WHAT THE TASK REQUIRES>
In the listing below, identify each line with the word "none" and return those lines.
(THE INPUT)
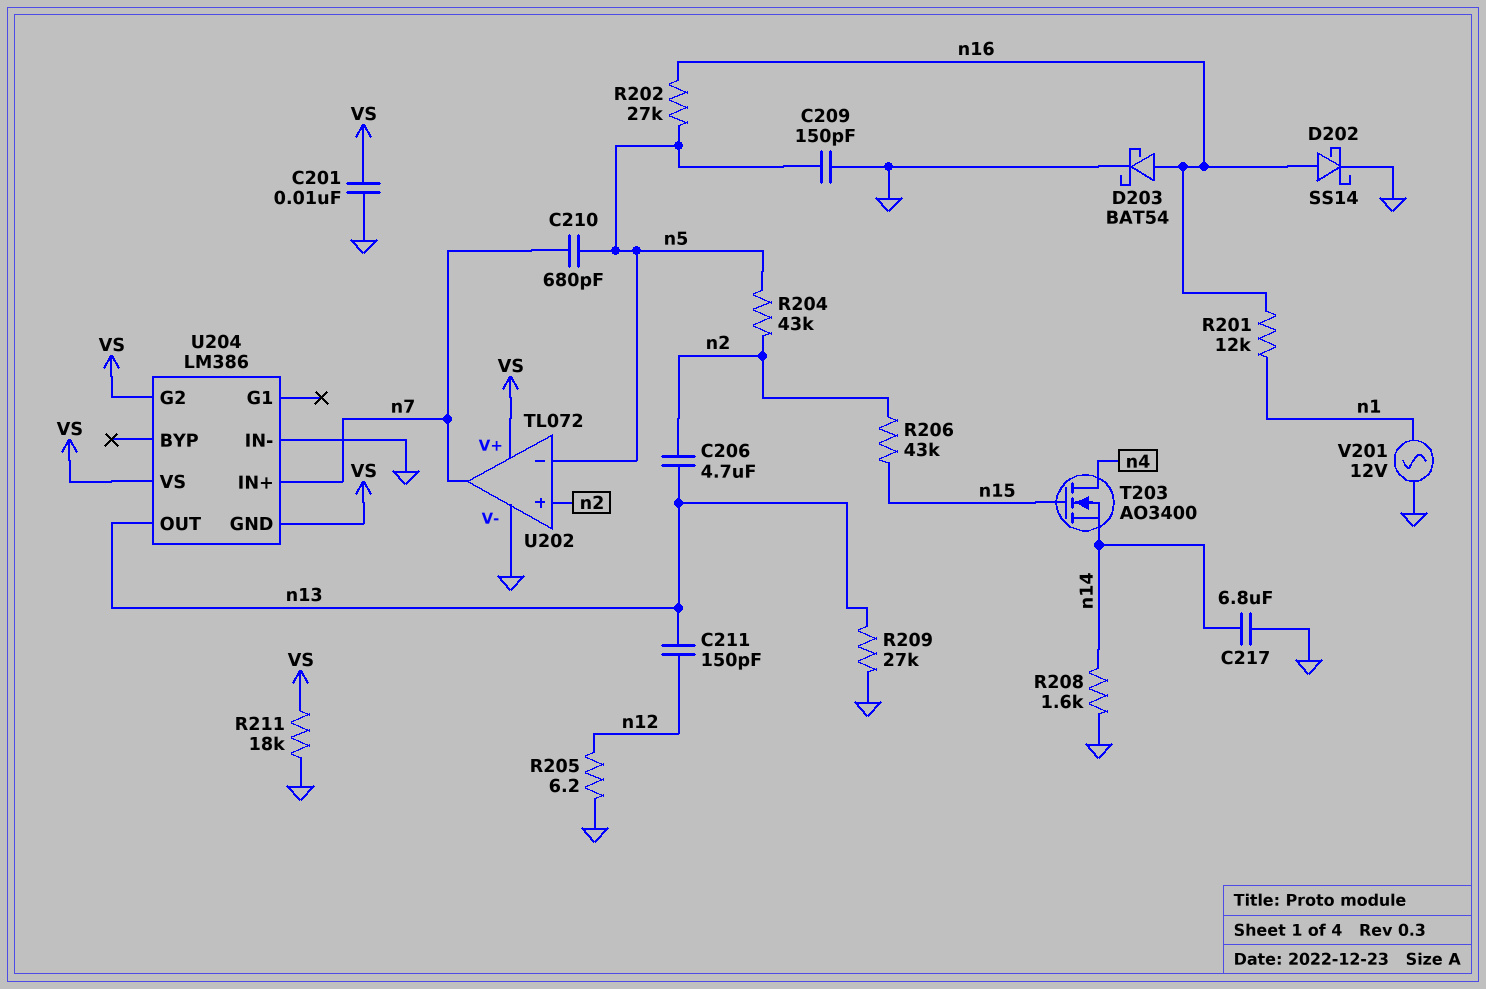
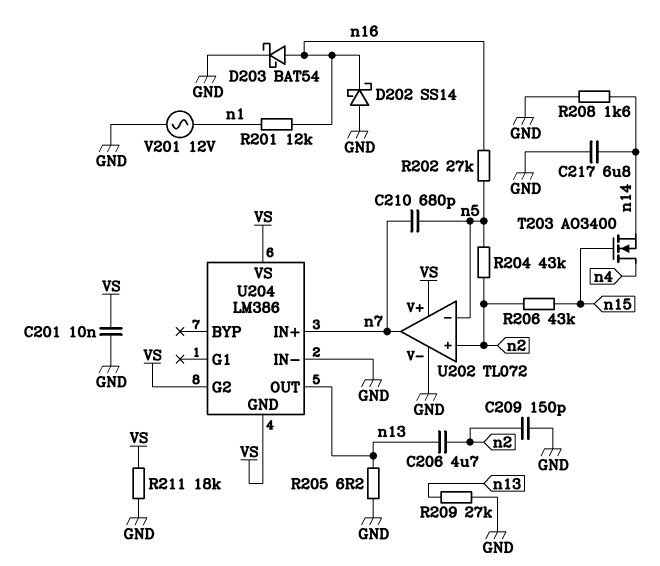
C209: 150pF (GND, n5) -> 150pF (GND, n2)
C211: 150pF (n12, n13) -> none
D202: schottky SS14 (A n16, K GND) -> schottky SS14 (A GND, K n16)
R205: 6.2 (GND, n12) -> 6.2 (GND, n13)

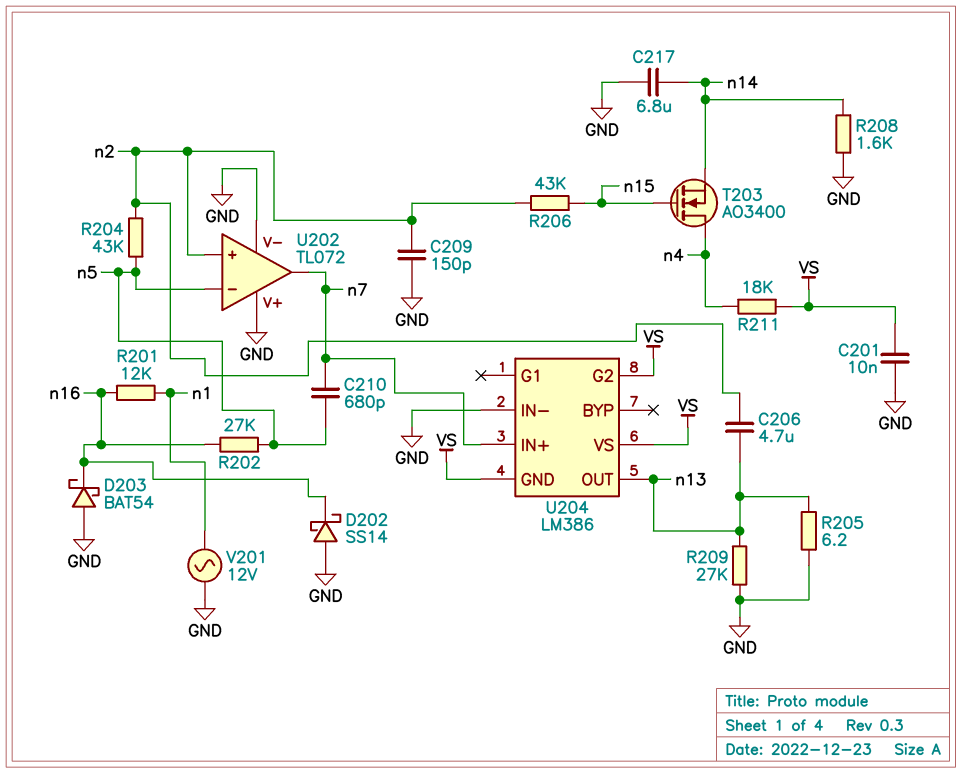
D203: schottky BAT54 (A n16, K GND) -> schottky BAT54 (A GND, K n16)
R211: 18k (GND, VS) -> 18k (VS, n4)
U202 pin V+: VS -> GND

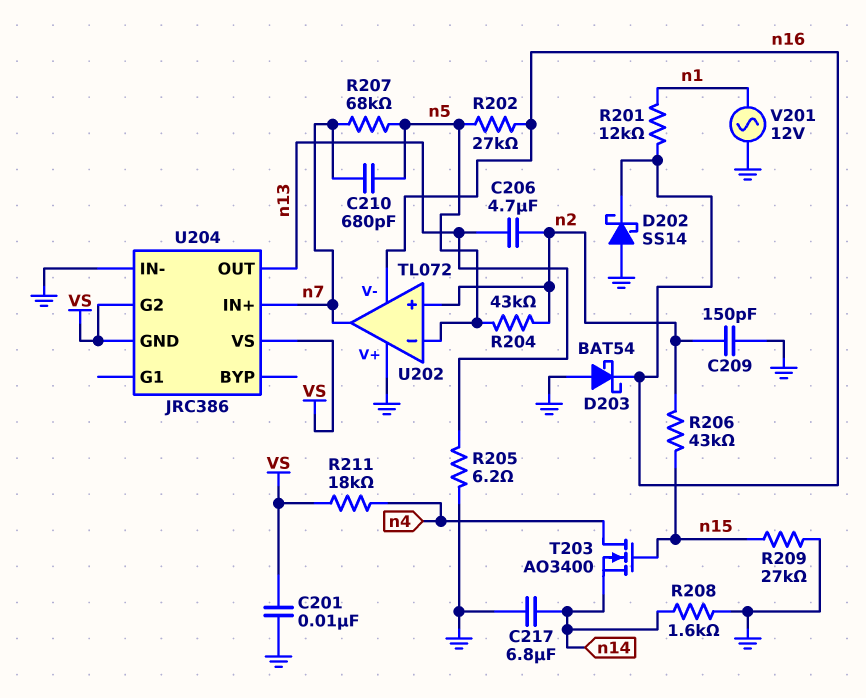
R207: none -> 68k (n5, n7)
R209: 27k (GND, n13) -> 27k (GND, n15)
U202 pin V-: GND -> n16
U204: LM386 -> JRC386

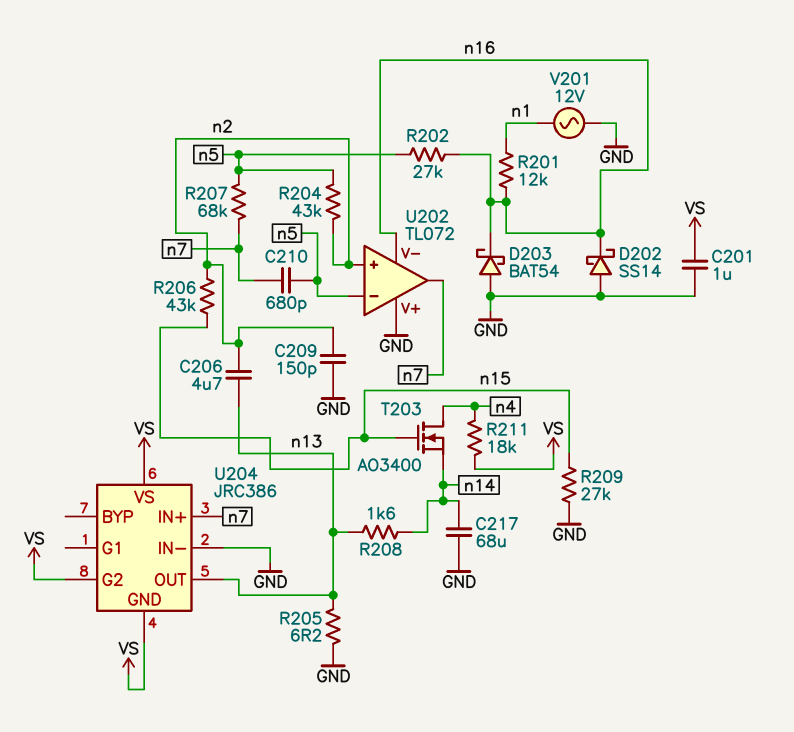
C201: 10nF (GND, VS) -> 1uF (GND, VS)
C217: 6.8uF (GND, n14) -> 68uF (GND, n14)
R208: 1.6k (GND, n14) -> 1.6k (n13, n14)

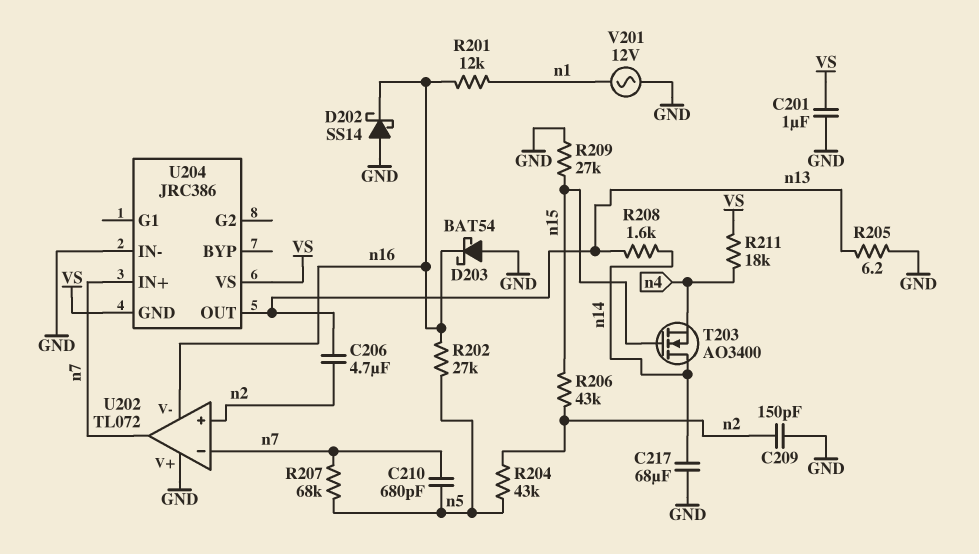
T203: NMOS AO3400 (G n15, D n4, S n14) -> NMOS AO3400 (G n15, D n14, S n4)
U202 pin in-: n5 -> n7
U204 pin G2: VS -> none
(End THE INPUT)
RESULT OF THE EXERCISE>
C211: 150pF (n12, n13) -> none
R207: none -> 68k (n5, n7)
U204 pin G2: VS -> none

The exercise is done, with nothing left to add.